** Request **
Will you transcribe all the entries word for word, skipping the pictures they hold?
- - -
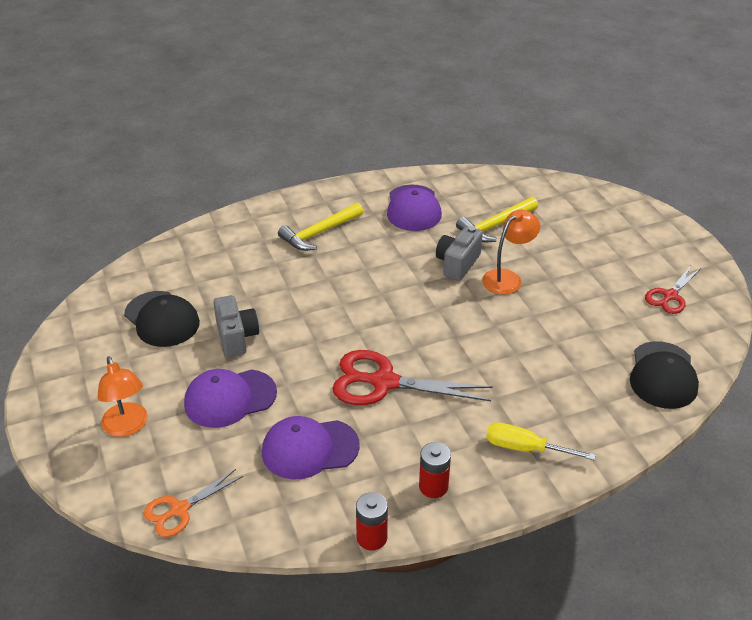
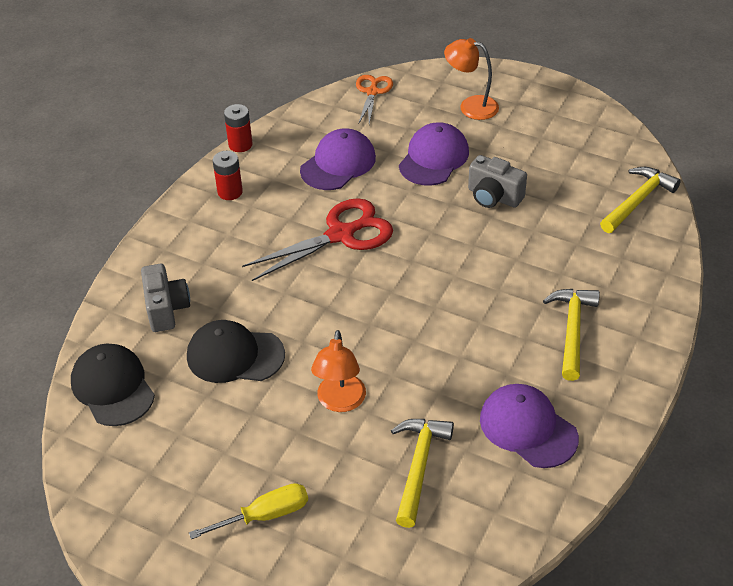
camera: 140 degrees right, 5 degrees up
(154, 272) = (638, 201): none -> yellow hammer
(162, 319) = (567, 174): black cap -> black cap (235, 355)
(457, 264) = (404, 386): grey camera -> grey camera (166, 309)
(525, 448) = (186, 254): yellow screwdriver -> yellow screwdriver (264, 515)
(670, 296) = (157, 493): red scissors -> none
- - -
** Task solution **
camera: 140 degrees right, 5 degrees up
(154, 272) = (638, 201): none -> yellow hammer
(162, 319) = (567, 174): black cap -> black cap (235, 355)
(457, 264) = (404, 386): grey camera -> grey camera (166, 309)
(525, 448) = (186, 254): yellow screwdriver -> yellow screwdriver (264, 515)
(670, 296) = (157, 493): red scissors -> none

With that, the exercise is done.